The problem: Retype the whole listing that follows, line for line.

Material provided:
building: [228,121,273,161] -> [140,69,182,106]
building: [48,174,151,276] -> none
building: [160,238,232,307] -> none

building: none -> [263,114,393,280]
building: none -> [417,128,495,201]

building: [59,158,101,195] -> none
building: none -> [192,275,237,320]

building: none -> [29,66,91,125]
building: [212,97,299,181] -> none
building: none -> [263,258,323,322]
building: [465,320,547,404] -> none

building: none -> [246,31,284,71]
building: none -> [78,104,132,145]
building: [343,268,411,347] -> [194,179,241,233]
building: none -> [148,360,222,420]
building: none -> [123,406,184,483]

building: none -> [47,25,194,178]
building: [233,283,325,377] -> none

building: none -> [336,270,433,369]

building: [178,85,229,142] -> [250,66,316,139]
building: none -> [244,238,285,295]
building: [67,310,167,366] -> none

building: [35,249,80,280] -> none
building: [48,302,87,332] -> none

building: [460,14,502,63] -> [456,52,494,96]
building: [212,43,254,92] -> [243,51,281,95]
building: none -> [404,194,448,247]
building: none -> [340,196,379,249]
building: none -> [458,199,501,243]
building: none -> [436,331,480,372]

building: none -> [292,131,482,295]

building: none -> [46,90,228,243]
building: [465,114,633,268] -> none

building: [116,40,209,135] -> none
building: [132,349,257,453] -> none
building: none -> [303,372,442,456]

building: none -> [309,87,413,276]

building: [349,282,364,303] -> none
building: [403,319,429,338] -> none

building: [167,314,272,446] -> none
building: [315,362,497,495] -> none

Problem solution:
building: [228,121,273,161] -> [140,69,182,106]
building: [48,174,151,276] -> none
building: [160,238,232,307] -> none

building: none -> [263,114,393,280]
building: none -> [417,128,495,201]

building: [59,158,101,195] -> none
building: none -> [192,275,237,320]

building: none -> [29,66,91,125]
building: [212,97,299,181] -> none
building: none -> [263,258,323,322]
building: [465,320,547,404] -> none

building: none -> [246,31,284,71]
building: none -> [78,104,132,145]
building: [343,268,411,347] -> [194,179,241,233]
building: none -> [148,360,222,420]
building: none -> [123,406,184,483]

building: none -> [47,25,194,178]
building: [233,283,325,377] -> none

building: none -> [336,270,433,369]

building: [178,85,229,142] -> [250,66,316,139]
building: none -> [244,238,285,295]
building: [67,310,167,366] -> none

building: [35,249,80,280] -> none
building: [48,302,87,332] -> none

building: [460,14,502,63] -> [456,52,494,96]
building: [212,43,254,92] -> [243,51,281,95]
building: none -> [404,194,448,247]
building: none -> [340,196,379,249]
building: none -> [458,199,501,243]
building: none -> [436,331,480,372]

building: none -> [292,131,482,295]

building: none -> [46,90,228,243]
building: [465,114,633,268] -> none

building: [116,40,209,135] -> none
building: [132,349,257,453] -> none
building: none -> [303,372,442,456]

building: none -> [309,87,413,276]

building: [349,282,364,303] -> none
building: [403,319,429,338] -> none

building: [167,314,272,446] -> none
building: [315,362,497,495] -> none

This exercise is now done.